## Task goal
The line that contains "Detect all objects" and all lines following it to the end of the data below: set these down exactly, and nothing besides.

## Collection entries
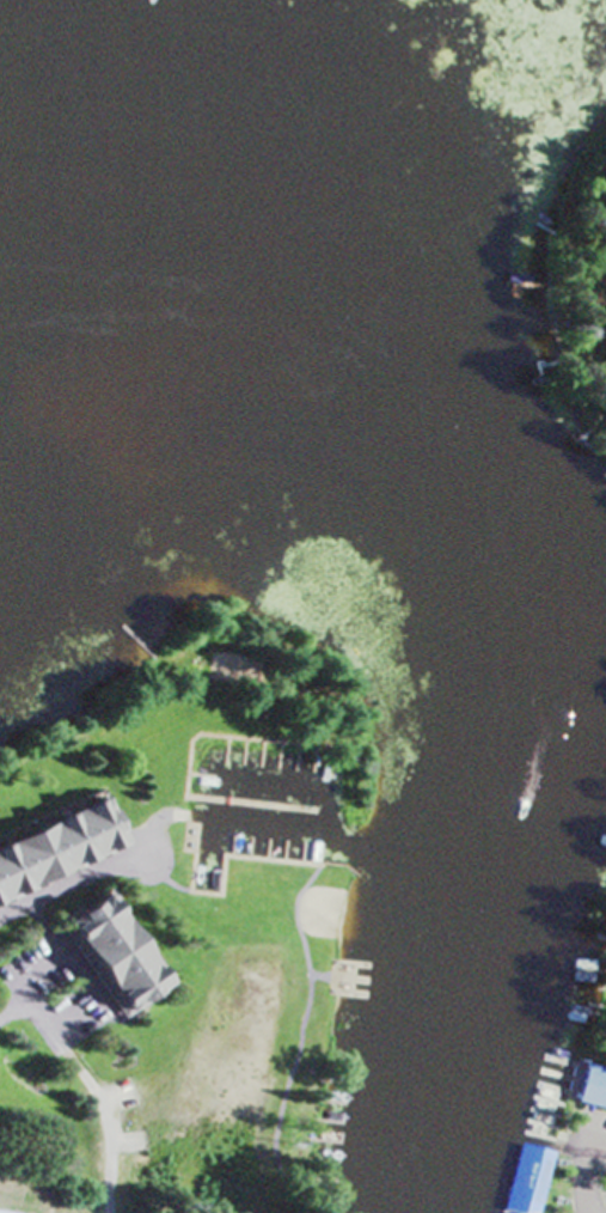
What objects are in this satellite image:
river: (51, 193)
river: (510, 607)
pier: (252, 804)
building: (56, 849)
road: (69, 878)
building: (108, 957)
building: (591, 1089)
building: (526, 1180)

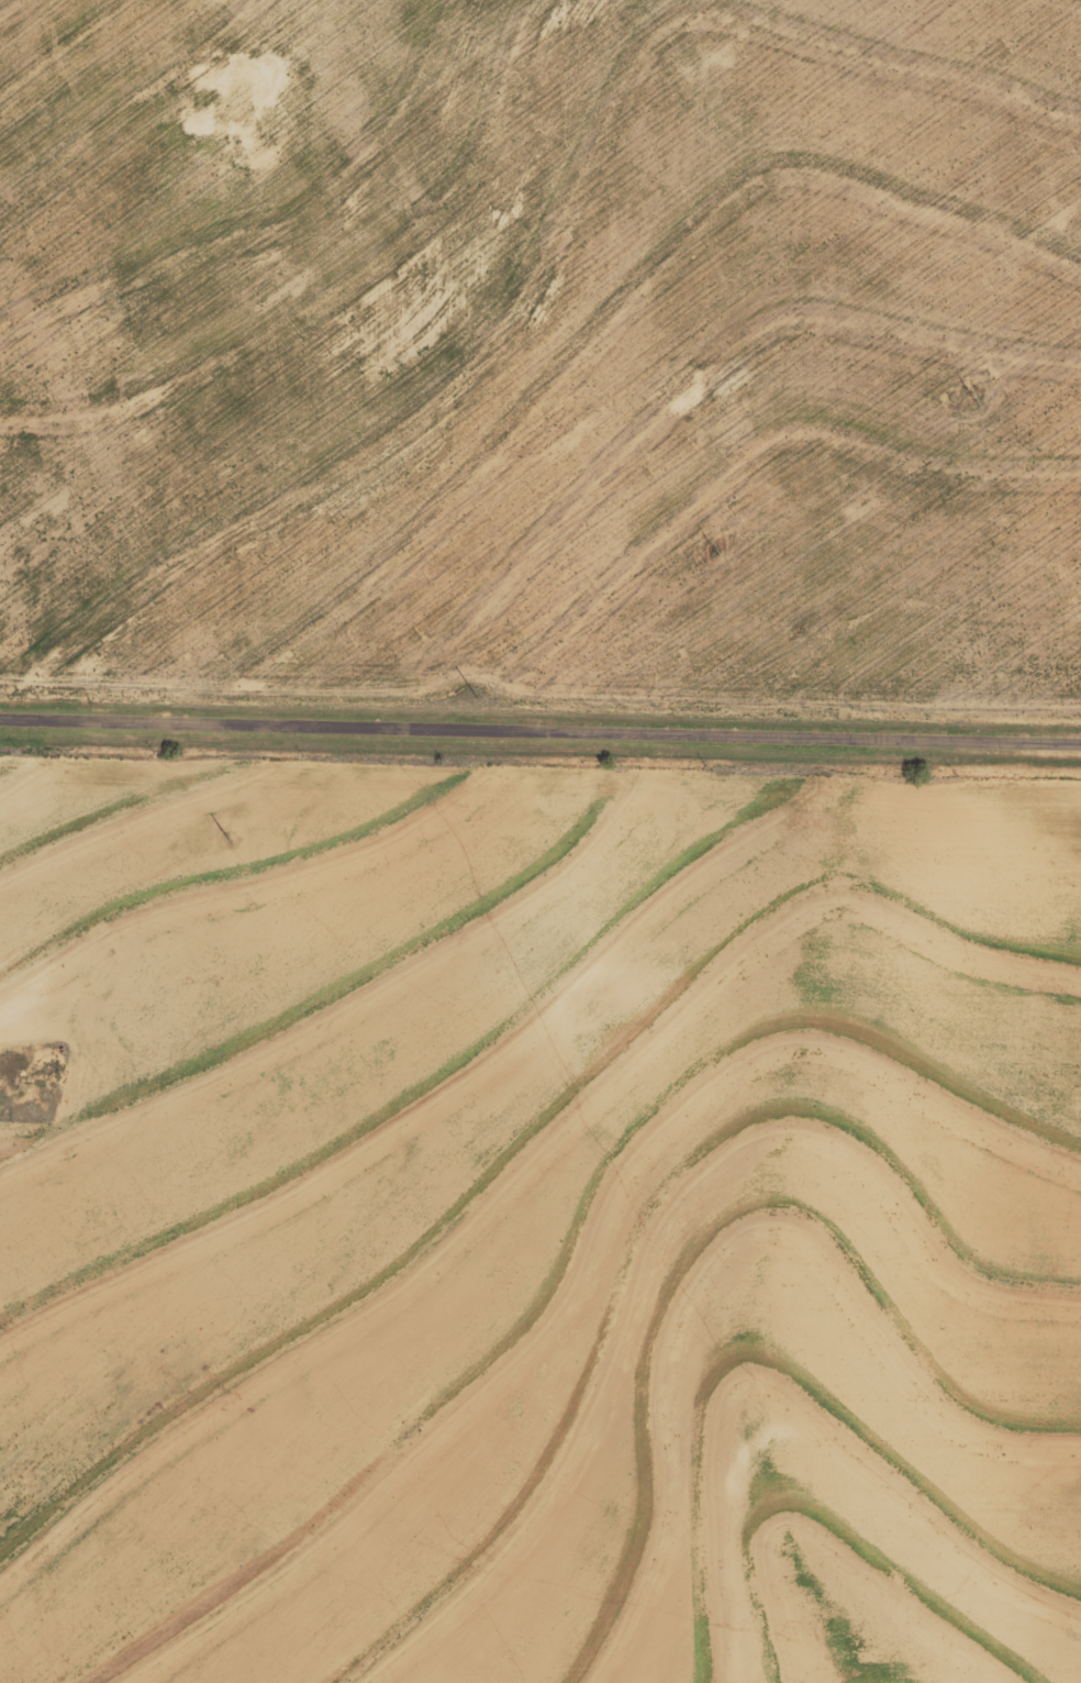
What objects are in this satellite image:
power tower: (972, 401)
road: (63, 435)
power tower: (709, 552)
power tower: (471, 696)
road: (540, 730)
power tower: (225, 838)
road: (794, 1458)

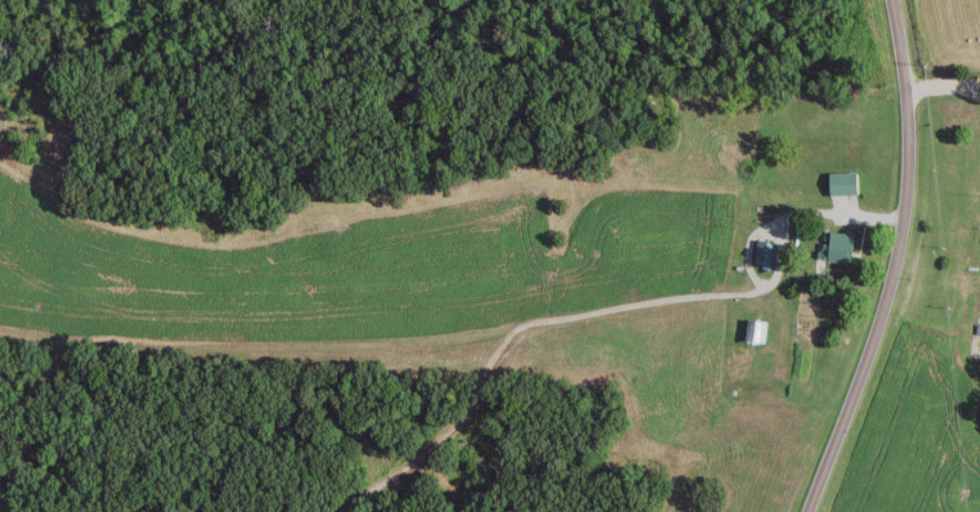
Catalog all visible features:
road: (941, 84)
road: (970, 91)
building: (848, 182)
building: (846, 245)
road: (896, 262)
building: (759, 330)

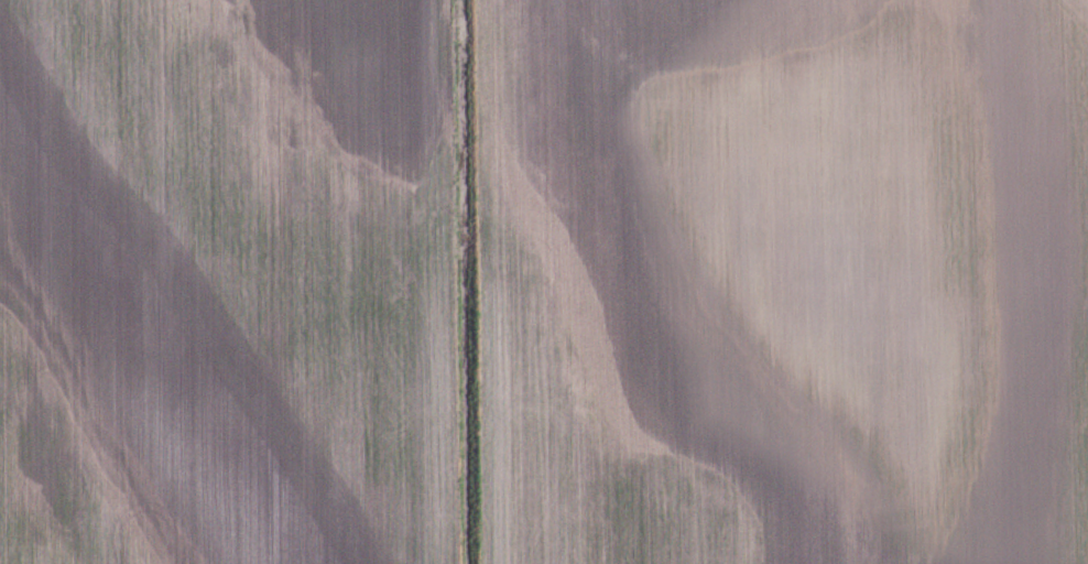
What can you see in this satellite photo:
crop: (544, 282)

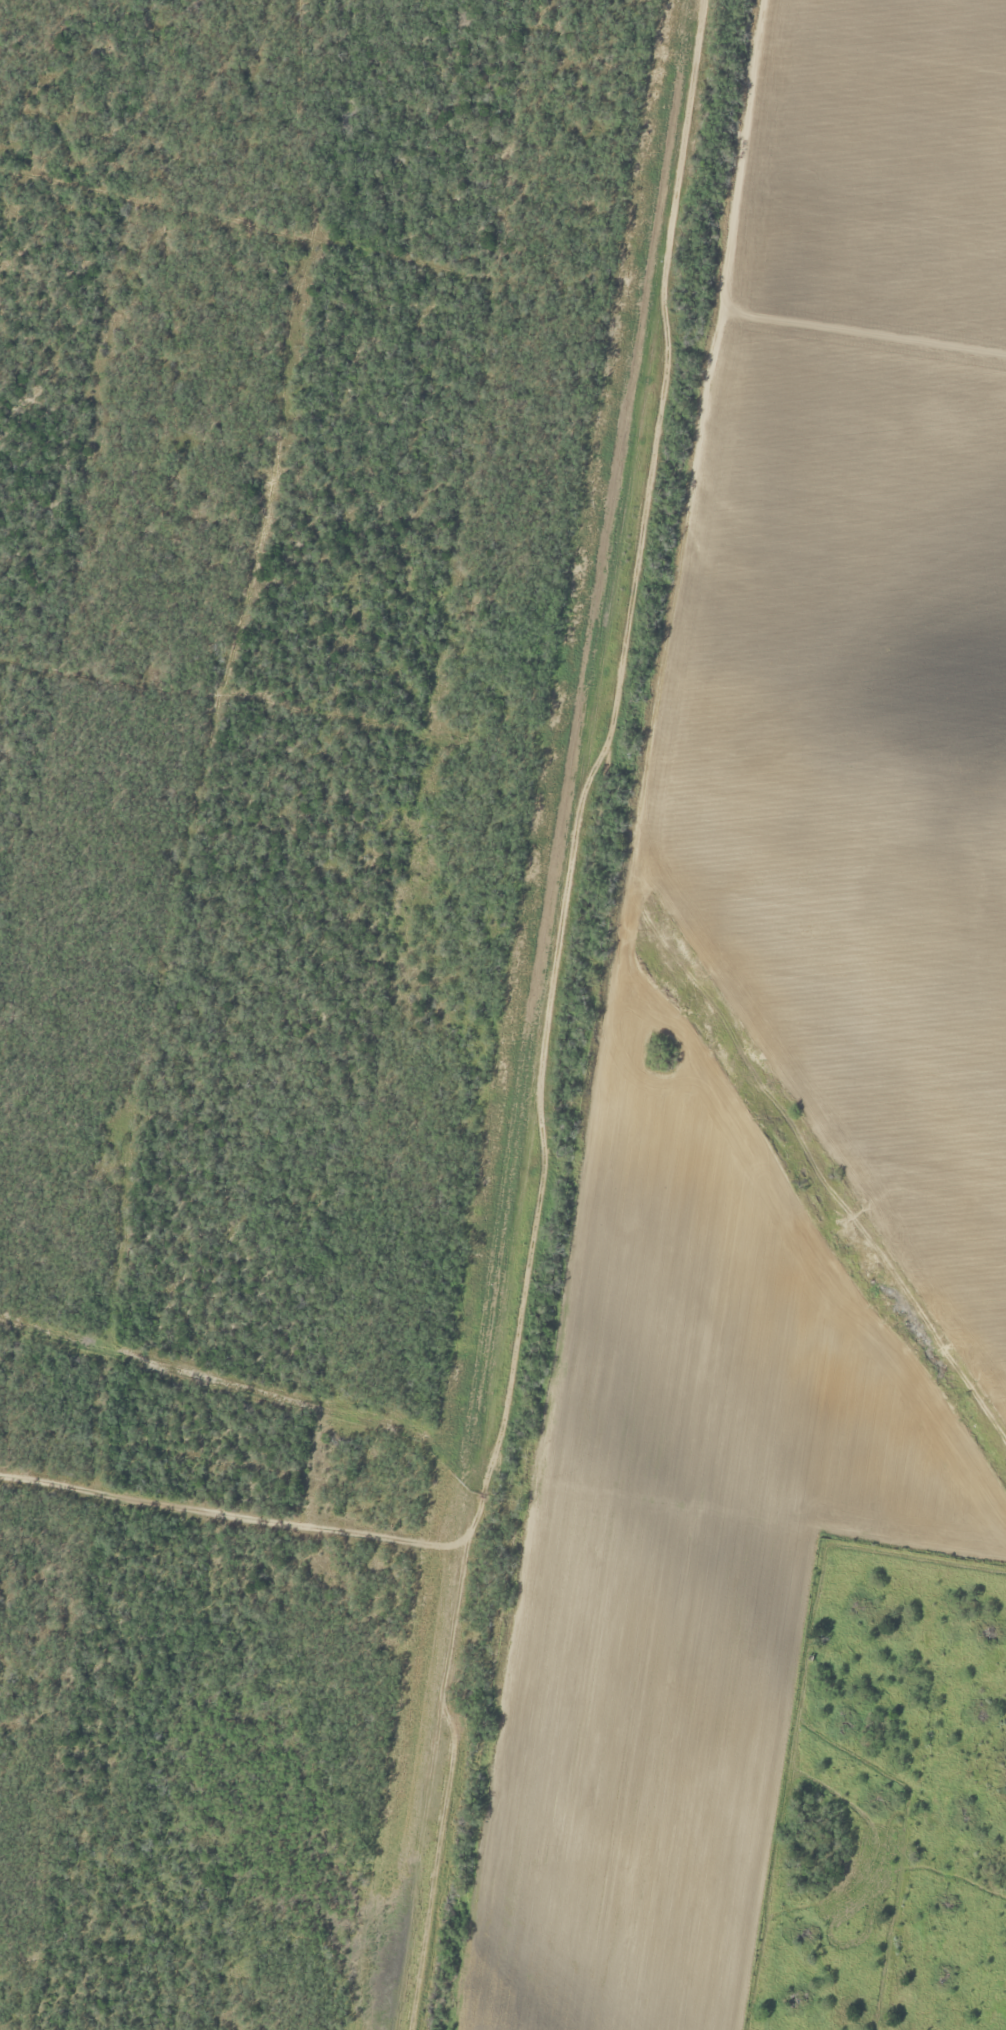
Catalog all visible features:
road: (506, 1014)
railway: (568, 1014)
road: (216, 1514)

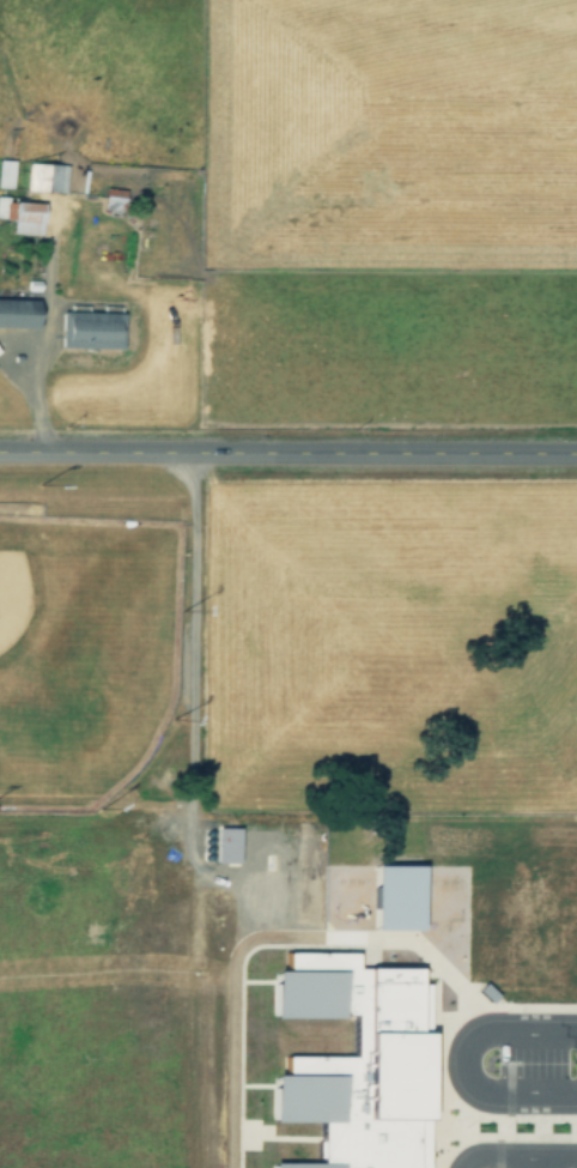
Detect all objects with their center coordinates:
building: (8, 174)
building: (47, 176)
building: (112, 198)
crop: (391, 214)
building: (26, 224)
building: (21, 314)
building: (89, 329)
road: (288, 451)
road: (183, 585)
park: (11, 592)
crop: (382, 638)
park: (86, 650)
road: (288, 807)
building: (223, 843)
road: (560, 847)
building: (394, 896)
building: (483, 940)
park: (282, 943)
building: (561, 970)
road: (183, 987)
building: (523, 997)
track: (321, 1022)
road: (449, 1053)
building: (355, 1061)
road: (503, 1073)
road: (516, 1096)
road: (520, 1118)
parking lot: (546, 1125)
building: (471, 1138)
park: (261, 1156)
road: (534, 1157)
road: (496, 1159)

## Expected answer
Detect all objects with their center coordinates:
building: (8, 174)
building: (47, 176)
building: (112, 198)
crop: (391, 214)
building: (26, 224)
building: (21, 314)
building: (89, 329)
road: (288, 451)
road: (183, 585)
park: (11, 592)
crop: (382, 638)
park: (86, 650)
road: (288, 807)
building: (223, 843)
road: (560, 847)
building: (394, 896)
building: (483, 940)
park: (282, 943)
building: (561, 970)
road: (183, 987)
building: (523, 997)
track: (321, 1022)
road: (449, 1053)
building: (355, 1061)
road: (503, 1073)
road: (516, 1096)
road: (520, 1118)
parking lot: (546, 1125)
building: (471, 1138)
park: (261, 1156)
road: (534, 1157)
road: (496, 1159)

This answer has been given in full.